* Assignment
What is needed here is an exact repetition of the records below, beginning at the line that has "[394,143,480,176] (first image)" and stopping after the line that has "The box (black)".

[Saved entries]
*** Block opens ***
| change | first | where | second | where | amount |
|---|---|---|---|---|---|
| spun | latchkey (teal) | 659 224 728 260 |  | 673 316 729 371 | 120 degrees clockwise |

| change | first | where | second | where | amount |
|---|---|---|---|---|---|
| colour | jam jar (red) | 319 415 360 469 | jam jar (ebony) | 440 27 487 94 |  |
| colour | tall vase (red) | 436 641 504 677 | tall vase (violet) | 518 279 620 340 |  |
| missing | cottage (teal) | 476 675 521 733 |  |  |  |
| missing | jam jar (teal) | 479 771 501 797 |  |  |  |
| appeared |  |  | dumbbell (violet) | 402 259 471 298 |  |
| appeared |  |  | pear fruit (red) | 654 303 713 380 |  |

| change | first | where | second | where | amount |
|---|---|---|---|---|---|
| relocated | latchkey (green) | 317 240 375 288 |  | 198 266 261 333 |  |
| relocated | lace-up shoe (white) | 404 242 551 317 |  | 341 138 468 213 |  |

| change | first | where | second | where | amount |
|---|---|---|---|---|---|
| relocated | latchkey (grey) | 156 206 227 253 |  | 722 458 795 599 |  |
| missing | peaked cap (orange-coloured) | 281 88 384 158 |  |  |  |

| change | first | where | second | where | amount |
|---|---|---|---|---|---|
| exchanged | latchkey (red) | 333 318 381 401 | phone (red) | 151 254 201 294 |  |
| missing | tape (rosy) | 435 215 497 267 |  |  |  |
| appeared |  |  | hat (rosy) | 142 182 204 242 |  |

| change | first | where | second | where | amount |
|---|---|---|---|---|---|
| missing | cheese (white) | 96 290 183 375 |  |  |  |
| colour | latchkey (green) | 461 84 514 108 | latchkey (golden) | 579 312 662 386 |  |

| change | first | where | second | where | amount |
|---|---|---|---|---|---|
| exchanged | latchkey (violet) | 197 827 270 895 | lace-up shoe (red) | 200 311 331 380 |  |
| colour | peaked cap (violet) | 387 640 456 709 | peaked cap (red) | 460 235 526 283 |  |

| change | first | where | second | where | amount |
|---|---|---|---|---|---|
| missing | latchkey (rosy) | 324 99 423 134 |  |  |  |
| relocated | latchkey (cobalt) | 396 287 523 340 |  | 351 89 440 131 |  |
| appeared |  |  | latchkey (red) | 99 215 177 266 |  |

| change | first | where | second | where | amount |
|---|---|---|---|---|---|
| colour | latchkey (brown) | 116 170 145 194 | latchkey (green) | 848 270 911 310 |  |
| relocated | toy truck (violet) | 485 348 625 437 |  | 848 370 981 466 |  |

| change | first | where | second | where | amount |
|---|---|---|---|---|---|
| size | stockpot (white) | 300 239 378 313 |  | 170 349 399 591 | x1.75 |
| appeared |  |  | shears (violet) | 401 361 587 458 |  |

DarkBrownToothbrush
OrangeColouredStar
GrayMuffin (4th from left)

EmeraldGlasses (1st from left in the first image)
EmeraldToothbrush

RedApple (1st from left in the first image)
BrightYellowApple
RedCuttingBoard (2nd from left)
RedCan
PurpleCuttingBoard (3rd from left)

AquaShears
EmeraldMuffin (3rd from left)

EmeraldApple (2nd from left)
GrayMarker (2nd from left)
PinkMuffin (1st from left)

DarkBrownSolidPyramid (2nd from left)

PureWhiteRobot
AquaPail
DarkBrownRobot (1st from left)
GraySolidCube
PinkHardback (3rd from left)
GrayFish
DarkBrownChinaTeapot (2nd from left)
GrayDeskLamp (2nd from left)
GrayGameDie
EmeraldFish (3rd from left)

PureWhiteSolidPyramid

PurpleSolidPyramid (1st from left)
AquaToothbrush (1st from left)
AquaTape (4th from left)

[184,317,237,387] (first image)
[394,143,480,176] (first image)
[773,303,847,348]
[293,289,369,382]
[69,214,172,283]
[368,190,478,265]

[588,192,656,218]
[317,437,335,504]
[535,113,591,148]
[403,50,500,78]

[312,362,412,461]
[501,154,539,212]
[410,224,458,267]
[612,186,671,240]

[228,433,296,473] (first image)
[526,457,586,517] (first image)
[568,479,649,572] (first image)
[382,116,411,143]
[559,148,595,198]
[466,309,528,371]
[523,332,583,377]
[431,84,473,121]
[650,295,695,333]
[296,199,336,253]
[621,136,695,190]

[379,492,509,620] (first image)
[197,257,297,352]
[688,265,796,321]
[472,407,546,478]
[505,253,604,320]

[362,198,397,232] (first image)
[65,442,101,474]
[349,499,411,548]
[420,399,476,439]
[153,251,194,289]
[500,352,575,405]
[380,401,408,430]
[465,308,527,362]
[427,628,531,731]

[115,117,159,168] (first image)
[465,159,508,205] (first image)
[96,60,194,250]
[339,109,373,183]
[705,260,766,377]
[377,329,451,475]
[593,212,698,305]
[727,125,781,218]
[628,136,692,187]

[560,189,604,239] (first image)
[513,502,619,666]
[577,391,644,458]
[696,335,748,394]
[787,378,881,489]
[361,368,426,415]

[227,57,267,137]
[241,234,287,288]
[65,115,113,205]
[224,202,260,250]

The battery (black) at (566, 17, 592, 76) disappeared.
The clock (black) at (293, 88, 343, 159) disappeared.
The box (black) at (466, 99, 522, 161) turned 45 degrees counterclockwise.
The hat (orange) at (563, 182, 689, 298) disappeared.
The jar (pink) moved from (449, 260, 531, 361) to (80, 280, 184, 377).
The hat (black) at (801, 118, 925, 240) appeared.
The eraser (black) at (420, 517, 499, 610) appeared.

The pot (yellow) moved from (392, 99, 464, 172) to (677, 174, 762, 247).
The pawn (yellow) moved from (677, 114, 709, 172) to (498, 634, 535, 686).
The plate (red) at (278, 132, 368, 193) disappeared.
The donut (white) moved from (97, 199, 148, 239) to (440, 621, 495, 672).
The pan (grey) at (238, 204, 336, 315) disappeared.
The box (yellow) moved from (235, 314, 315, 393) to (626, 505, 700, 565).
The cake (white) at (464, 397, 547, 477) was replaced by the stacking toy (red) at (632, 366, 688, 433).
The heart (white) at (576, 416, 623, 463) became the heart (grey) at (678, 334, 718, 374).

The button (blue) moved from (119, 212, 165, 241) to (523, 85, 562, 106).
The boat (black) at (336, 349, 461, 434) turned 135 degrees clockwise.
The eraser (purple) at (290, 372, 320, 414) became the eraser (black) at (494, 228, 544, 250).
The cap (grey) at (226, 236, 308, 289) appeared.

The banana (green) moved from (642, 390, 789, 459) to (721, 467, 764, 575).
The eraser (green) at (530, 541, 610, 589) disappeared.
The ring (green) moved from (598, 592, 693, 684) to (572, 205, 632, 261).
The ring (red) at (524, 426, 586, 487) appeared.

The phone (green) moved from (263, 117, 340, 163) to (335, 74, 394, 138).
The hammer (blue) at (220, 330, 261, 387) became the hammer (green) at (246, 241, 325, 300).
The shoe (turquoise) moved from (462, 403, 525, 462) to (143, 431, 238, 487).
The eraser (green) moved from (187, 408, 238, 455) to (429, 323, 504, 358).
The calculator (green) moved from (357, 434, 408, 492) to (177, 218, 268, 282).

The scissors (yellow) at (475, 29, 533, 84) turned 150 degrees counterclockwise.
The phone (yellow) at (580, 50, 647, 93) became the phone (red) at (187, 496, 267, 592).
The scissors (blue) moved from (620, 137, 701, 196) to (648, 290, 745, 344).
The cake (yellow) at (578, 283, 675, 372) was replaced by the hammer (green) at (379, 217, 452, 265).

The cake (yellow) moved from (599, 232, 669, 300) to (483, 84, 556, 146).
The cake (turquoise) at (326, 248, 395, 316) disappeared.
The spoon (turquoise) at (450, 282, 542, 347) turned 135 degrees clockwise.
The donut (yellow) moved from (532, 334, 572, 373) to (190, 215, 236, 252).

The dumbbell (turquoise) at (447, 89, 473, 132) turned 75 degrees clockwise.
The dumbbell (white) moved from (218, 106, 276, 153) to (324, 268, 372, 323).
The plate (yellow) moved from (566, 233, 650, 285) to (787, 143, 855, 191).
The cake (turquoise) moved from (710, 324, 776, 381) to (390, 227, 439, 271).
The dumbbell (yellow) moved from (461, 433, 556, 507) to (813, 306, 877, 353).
*** Block closes ***
* Your response
[394,143,480,176] (first image)
[773,303,847,348]
[293,289,369,382]
[69,214,172,283]
[368,190,478,265]

[588,192,656,218]
[317,437,335,504]
[535,113,591,148]
[403,50,500,78]

[312,362,412,461]
[501,154,539,212]
[410,224,458,267]
[612,186,671,240]

[228,433,296,473] (first image)
[526,457,586,517] (first image)
[568,479,649,572] (first image)
[382,116,411,143]
[559,148,595,198]
[466,309,528,371]
[523,332,583,377]
[431,84,473,121]
[650,295,695,333]
[296,199,336,253]
[621,136,695,190]

[379,492,509,620] (first image)
[197,257,297,352]
[688,265,796,321]
[472,407,546,478]
[505,253,604,320]

[362,198,397,232] (first image)
[65,442,101,474]
[349,499,411,548]
[420,399,476,439]
[153,251,194,289]
[500,352,575,405]
[380,401,408,430]
[465,308,527,362]
[427,628,531,731]

[115,117,159,168] (first image)
[465,159,508,205] (first image)
[96,60,194,250]
[339,109,373,183]
[705,260,766,377]
[377,329,451,475]
[593,212,698,305]
[727,125,781,218]
[628,136,692,187]

[560,189,604,239] (first image)
[513,502,619,666]
[577,391,644,458]
[696,335,748,394]
[787,378,881,489]
[361,368,426,415]

[227,57,267,137]
[241,234,287,288]
[65,115,113,205]
[224,202,260,250]

The battery (black) at (566, 17, 592, 76) disappeared.
The clock (black) at (293, 88, 343, 159) disappeared.
The box (black) at (466, 99, 522, 161) turned 45 degrees counterclockwise.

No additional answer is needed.